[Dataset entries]
= Beginning of Section =

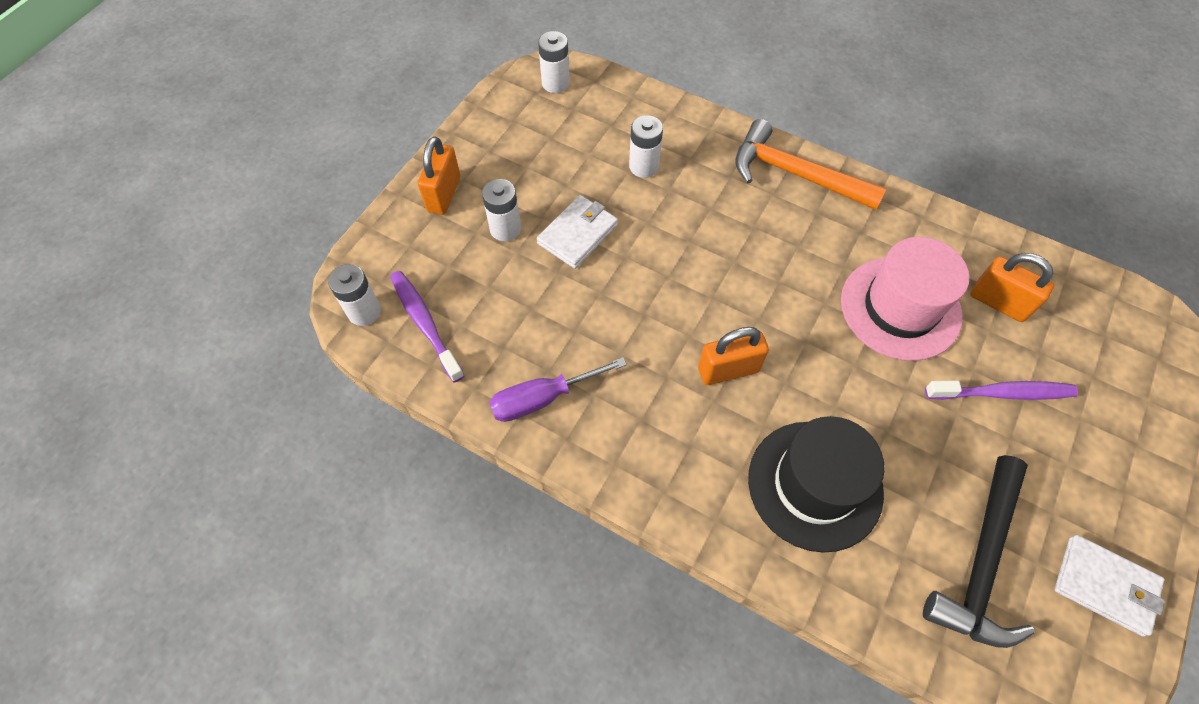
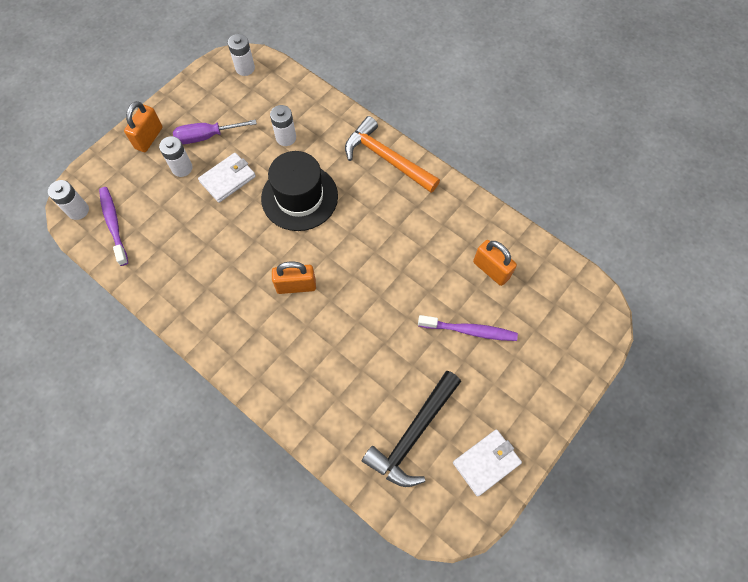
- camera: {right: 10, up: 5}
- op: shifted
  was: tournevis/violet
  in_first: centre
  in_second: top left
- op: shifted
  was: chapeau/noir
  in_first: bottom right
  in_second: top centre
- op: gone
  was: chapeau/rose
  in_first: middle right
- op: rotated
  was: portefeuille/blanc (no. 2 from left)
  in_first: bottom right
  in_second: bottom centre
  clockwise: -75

= End of Section =

From the line containing "was: chapeau/noir" down to the last line of the data above, copy every line exactly; leave out all other lines.

  was: chapeau/noir
  in_first: bottom right
  in_second: top centre
- op: gone
  was: chapeau/rose
  in_first: middle right
- op: rotated
  was: portefeuille/blanc (no. 2 from left)
  in_first: bottom right
  in_second: bottom centre
  clockwise: -75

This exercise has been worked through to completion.